In the records below, some lines contain "grey"; state the number of such lines and nothing else.
---------- The records ----------
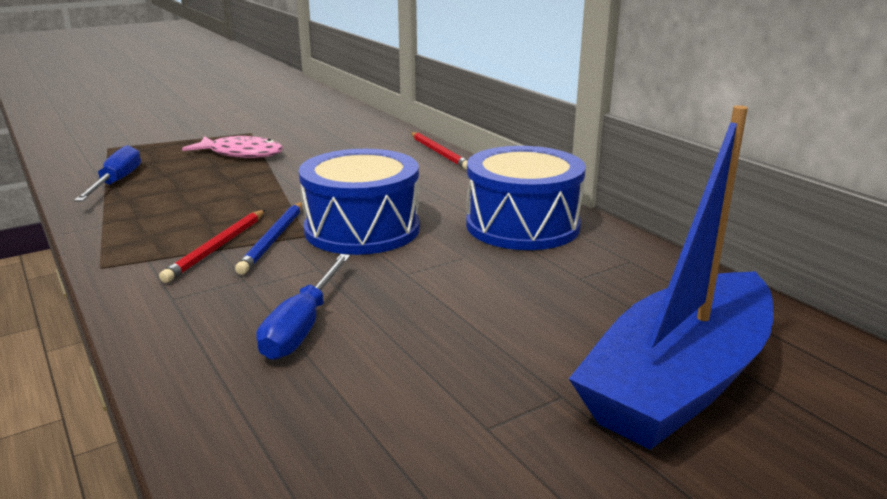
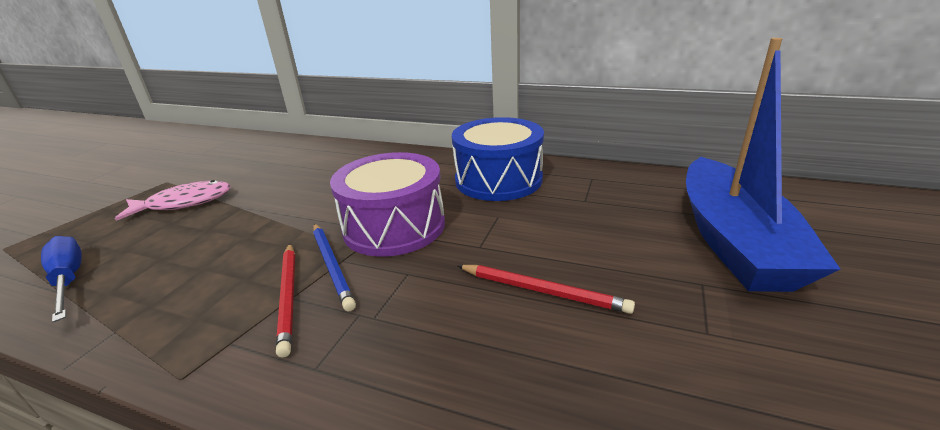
camera: 35 degrees left, 5 degrees up
(302, 326) = (473, 329): blue screwdriver -> none
(362, 229) = (394, 226): blue drum -> purple drum
(439, 153) = (363, 148): red pencil -> red pencil (542, 290)

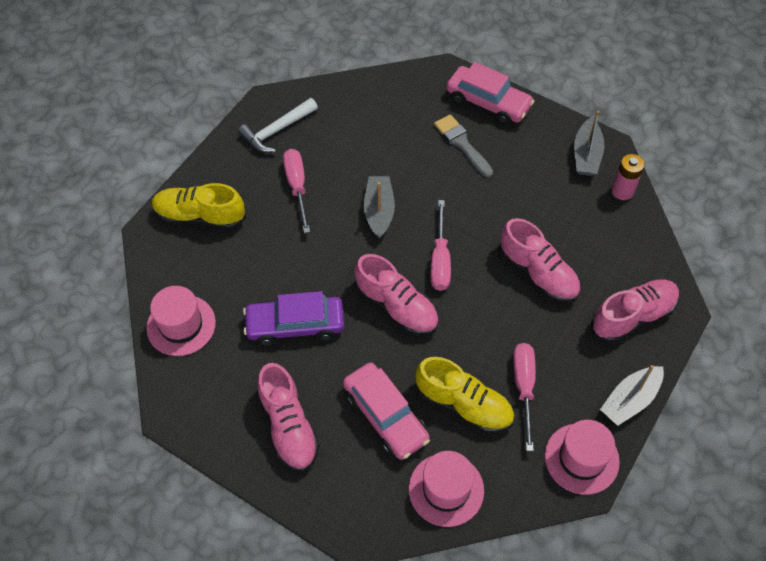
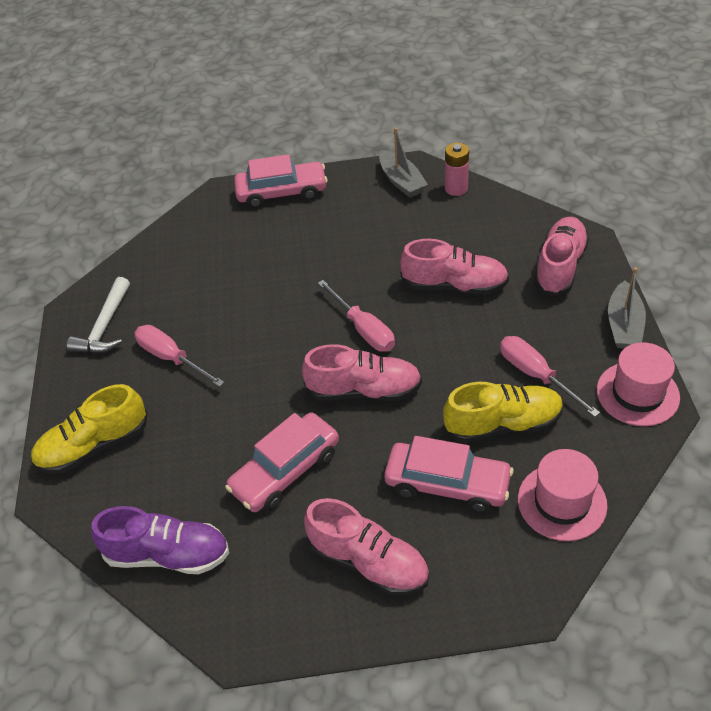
camera: 35 degrees left, 10 degrees down
(181, 325) = (168, 554): pink hat -> purple shoe
(295, 325) = (285, 471): purple car -> pink car
(379, 211) = (270, 328): grey boat -> none
(462, 144) = (291, 234): grey brush -> none

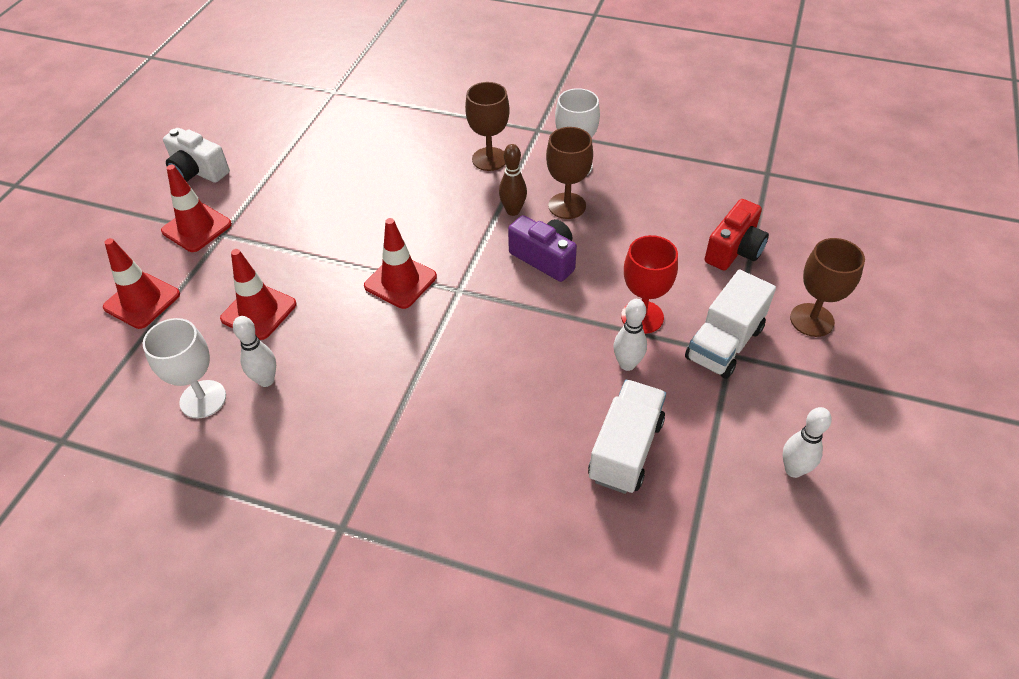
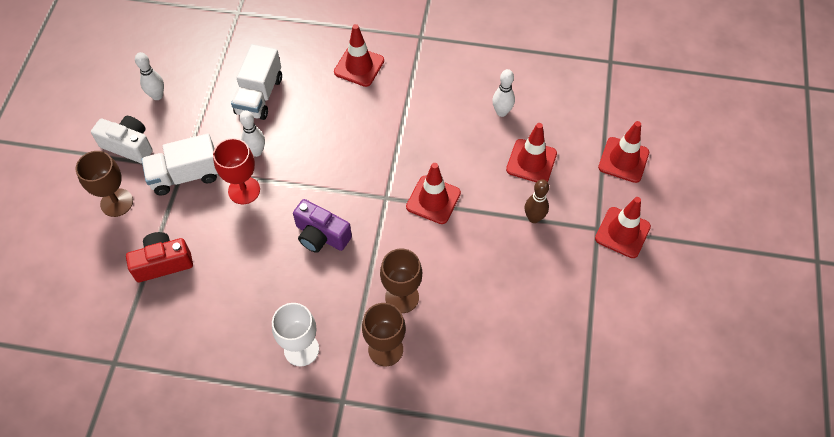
camera: 170 degrees right, 10 degrees up
(198, 171) = (660, 298): white camera -> white camera (128, 146)
(203, 399) = (537, 95): white goblet -> none
(459, 482) = (359, 66): none -> red traffic cone
(513, 211) = (354, 284): brown bowling pin -> brown bowling pin (534, 218)
(567, 206) = (306, 296): brown goblet -> brown goblet (402, 297)
(724, 343) = (185, 175): white truck -> white truck turned 135 degrees counterclockwise
(734, 250) = (163, 263): red camera -> red camera turned 45 degrees clockwise

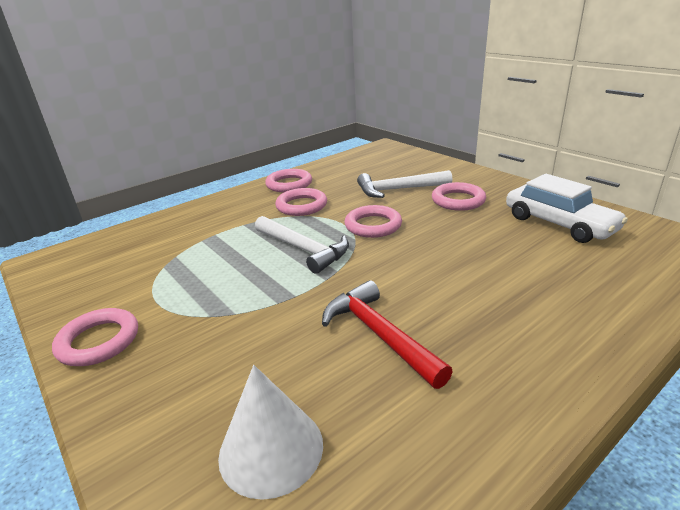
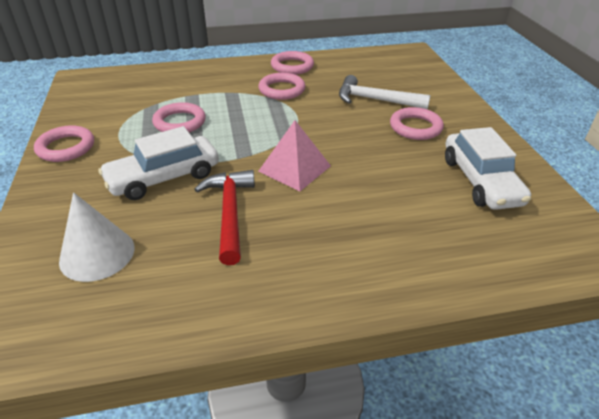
camera: 25 degrees right, 10 degrees up
(264, 327) = (164, 177): none -> white car
(303, 249) = (246, 128): white hammer -> none
(373, 225) = (318, 126): pink ring -> pink ring (180, 122)
(395, 268) = (294, 168): none -> pink pyramid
----------
## Task result
2